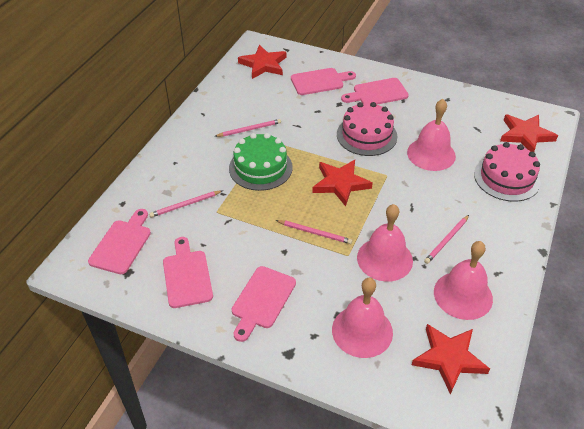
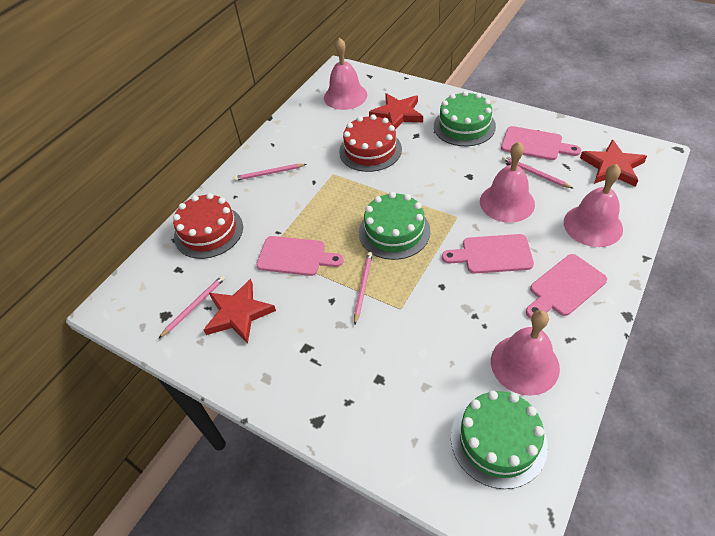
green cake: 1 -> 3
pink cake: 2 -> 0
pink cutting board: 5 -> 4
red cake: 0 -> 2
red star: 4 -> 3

********

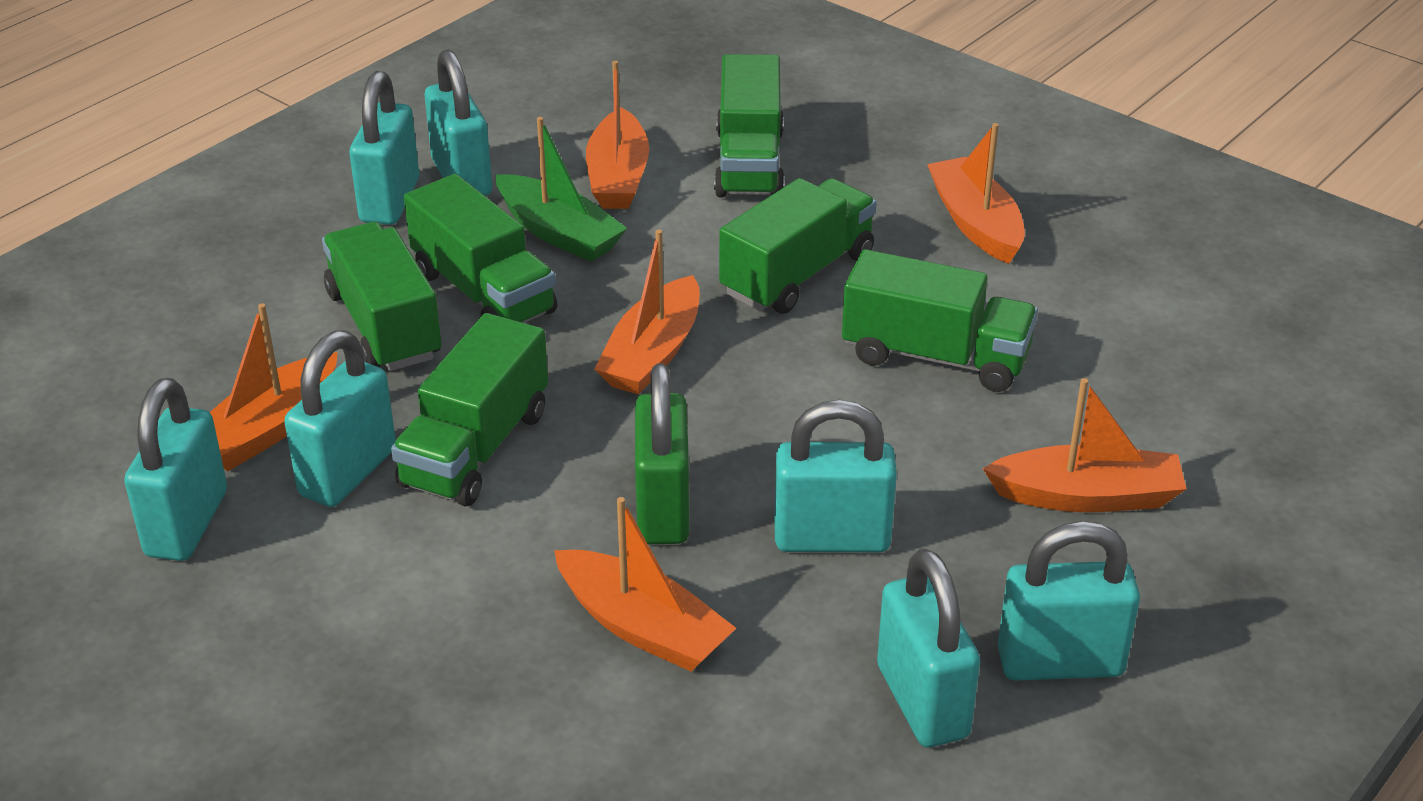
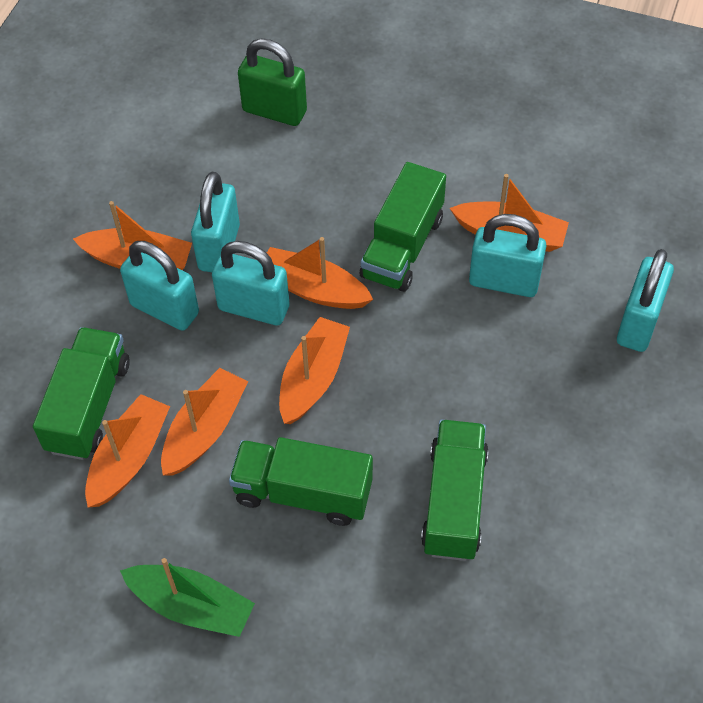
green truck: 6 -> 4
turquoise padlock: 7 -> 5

********

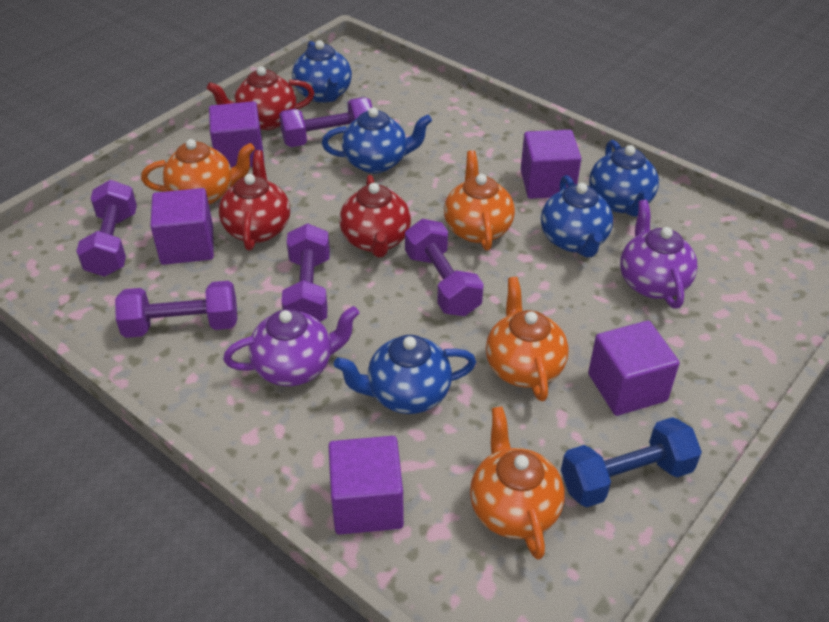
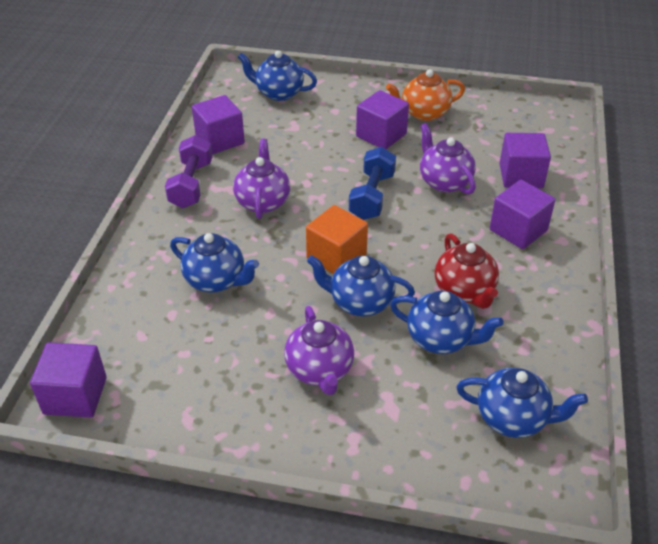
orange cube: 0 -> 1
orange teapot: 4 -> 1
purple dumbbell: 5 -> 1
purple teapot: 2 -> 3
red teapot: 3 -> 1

********

• _ABOUT THIS TASK_:
From the material above, retype precisely the lines between the line holding "pink cake: 2 -> 0" and the line holding "red star: 4 -> 3", inclusive, and nothing beyond them.

• _RESULT OF THIS TASK_:
pink cake: 2 -> 0
pink cutting board: 5 -> 4
red cake: 0 -> 2
red star: 4 -> 3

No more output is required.